Instructions to follow: Your output should be an exact copy of the records, with no pictures in it.

━━━━━ Data shown ━━━━━

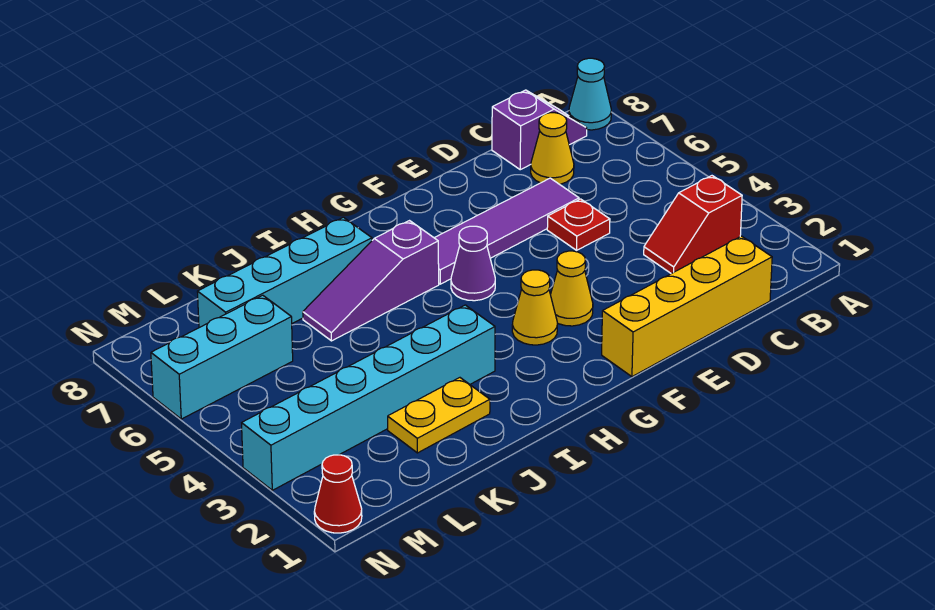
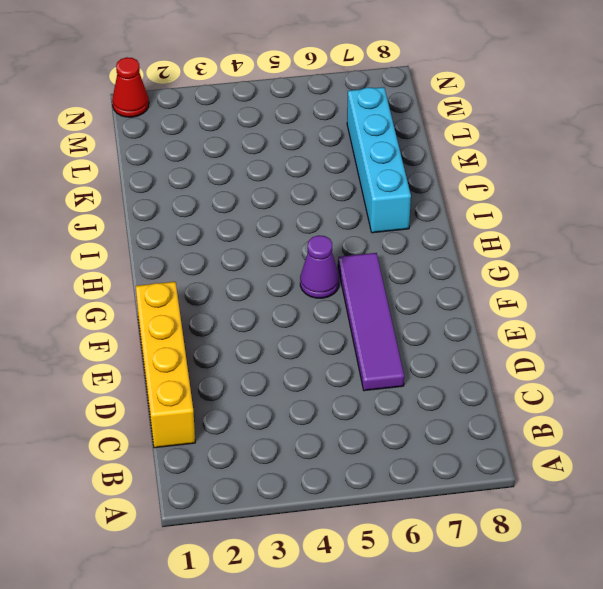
none -> cyan 1x1 cone [569,58,611,130]
none -> red 1x2 slope [644,176,742,274]
none -> purple 1x2 slope [492,90,587,170]

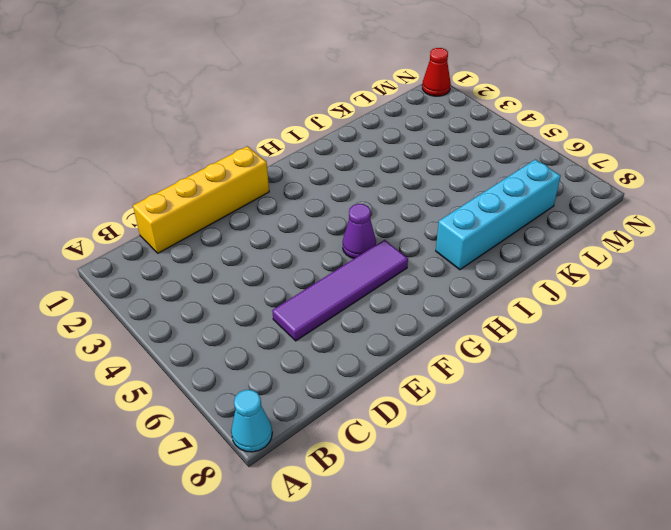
none -> red 1x2 slope [644,176,742,274]
none -> purple 1x2 slope [492,90,587,170]
none -> yellow 1x1 cone [531,113,574,184]

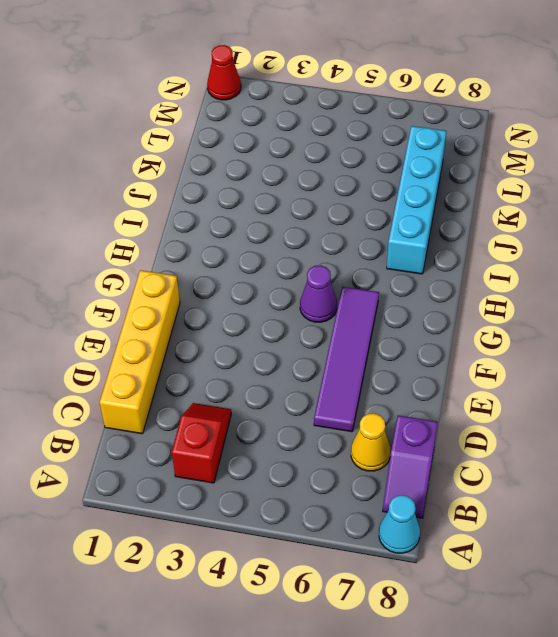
none -> red 1x1 plate [547,199,610,250]
none -> yellow 1x1 cone [550,251,593,326]
none -> yellow 1x1 cone [512,270,557,345]

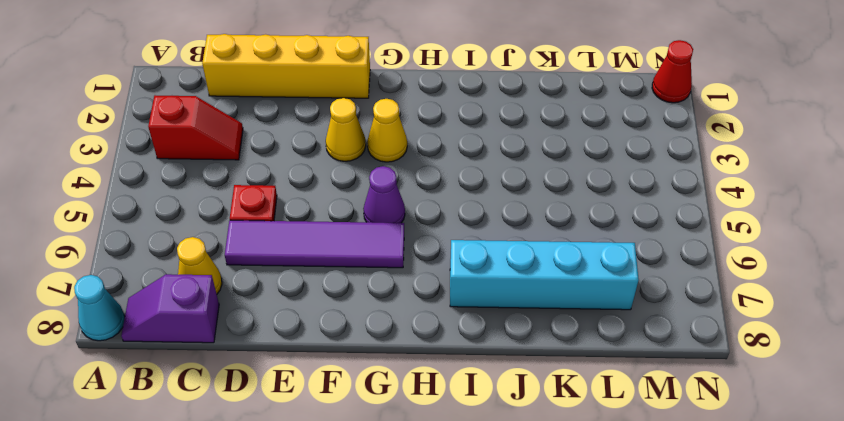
none -> purple 1x3 slope [303,221,439,341]
none -> cyan 1x6 brick [242,305,495,490]
none -> yellow 1x2 plate [388,378,490,453]

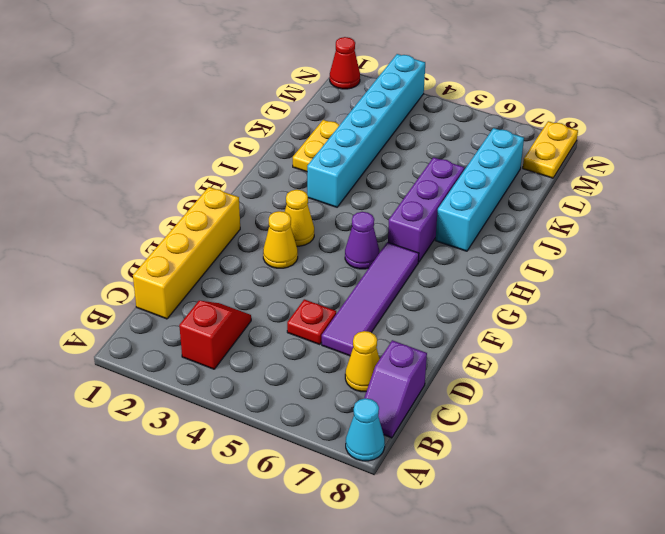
purple 1x3 brick [388,157,464,262] -> purple 1x3 slope [303,221,439,341]
yellow 1x2 plate [523,121,578,178] -> none
none -> cyan 1x3 brick [151,295,293,419]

━━━━━

Completed exercise:
none -> cyan 1x1 cone [569,58,611,130]
none -> red 1x2 slope [644,176,742,274]
none -> purple 1x2 slope [492,90,587,170]

none -> red 1x2 slope [644,176,742,274]
none -> purple 1x2 slope [492,90,587,170]
none -> yellow 1x1 cone [531,113,574,184]

none -> red 1x1 plate [547,199,610,250]
none -> yellow 1x1 cone [550,251,593,326]
none -> yellow 1x1 cone [512,270,557,345]

none -> purple 1x3 slope [303,221,439,341]
none -> cyan 1x6 brick [242,305,495,490]
none -> yellow 1x2 plate [388,378,490,453]

purple 1x3 brick [388,157,464,262] -> purple 1x3 slope [303,221,439,341]
yellow 1x2 plate [523,121,578,178] -> none
none -> cyan 1x3 brick [151,295,293,419]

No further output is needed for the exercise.